→ **Work required**
Keep the pictures out of the copy and print all the entries below exactly.

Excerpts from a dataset
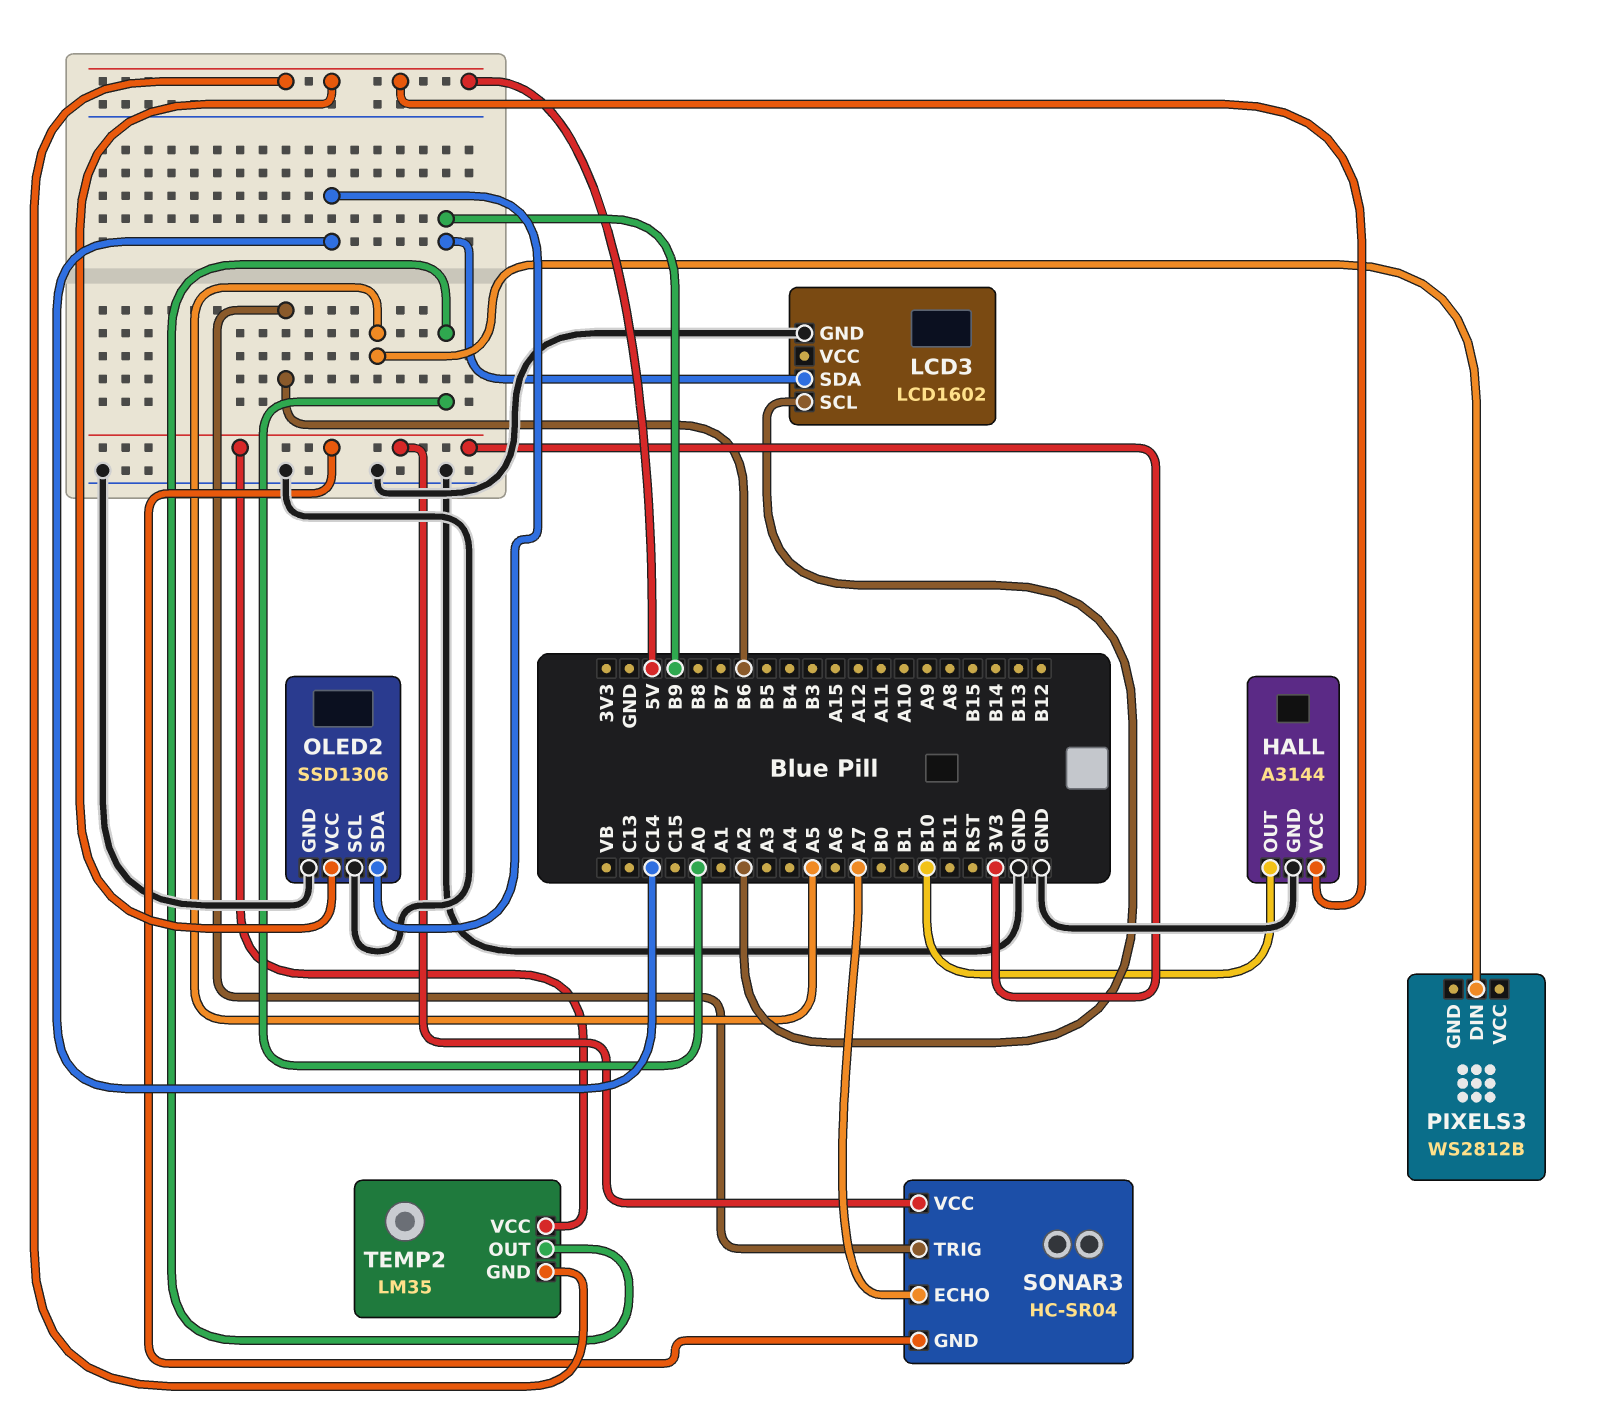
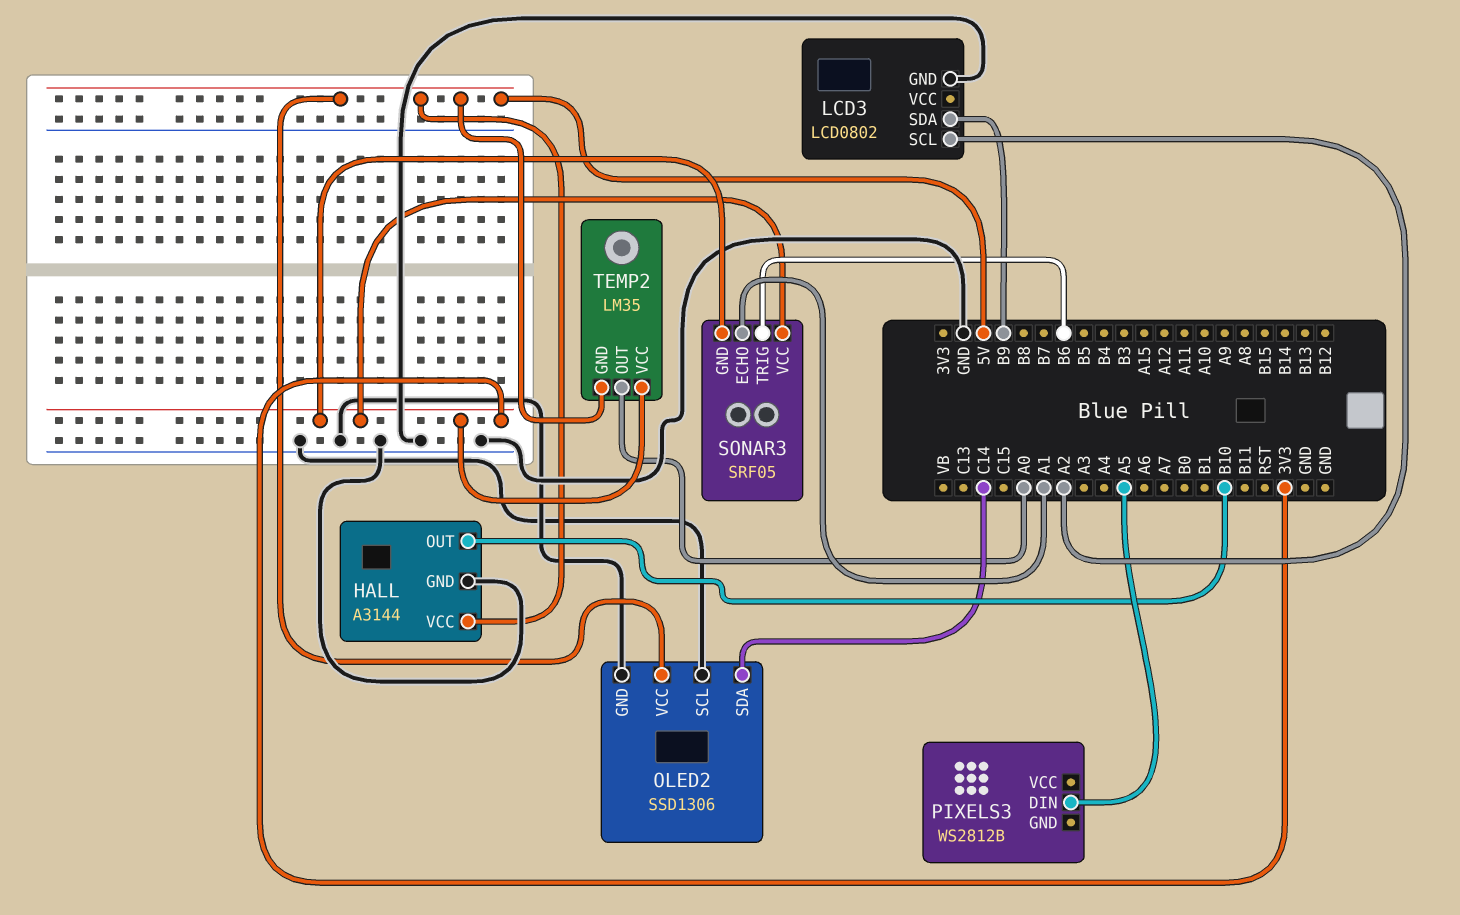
LCD3: LCD1602 -> LCD0802
SONAR3: HC-SR04 -> SRF05
SONAR3 pin ECHO: A7 -> A1

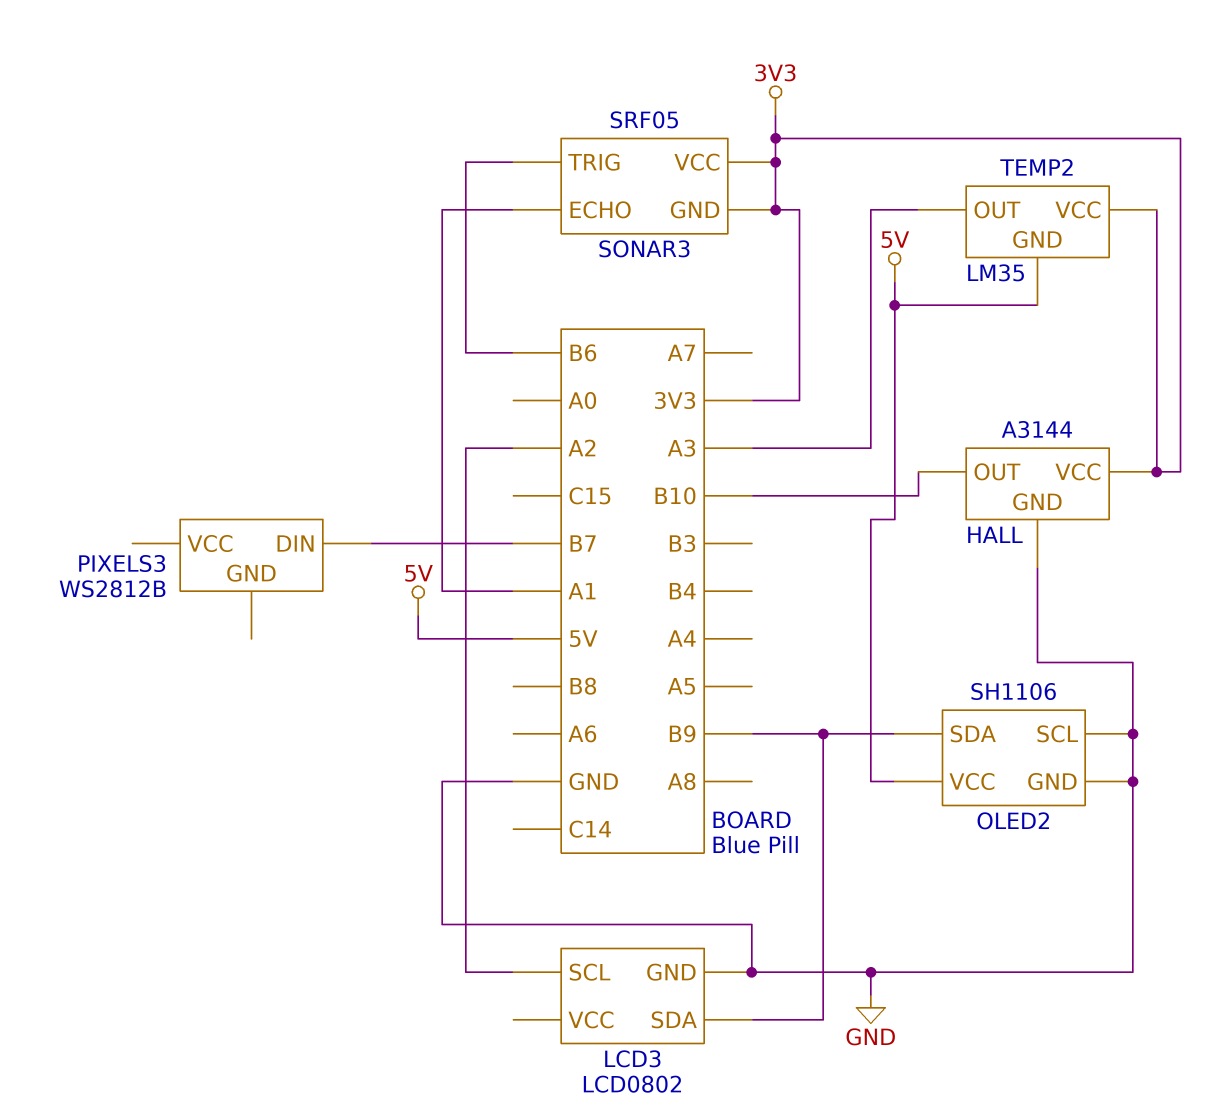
HALL pin VCC: 5V -> 3V3
OLED2: SSD1306 -> SH1106
OLED2 pin SDA: C14 -> B9
PIXELS3 pin DIN: A5 -> B7
TEMP2 pin OUT: A0 -> A3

→ **The answer**
LCD3: LCD1602 -> LCD0802
SONAR3: HC-SR04 -> SRF05
SONAR3 pin ECHO: A7 -> A1

HALL pin VCC: 5V -> 3V3
OLED2: SSD1306 -> SH1106
OLED2 pin SDA: C14 -> B9
PIXELS3 pin DIN: A5 -> B7
TEMP2 pin OUT: A0 -> A3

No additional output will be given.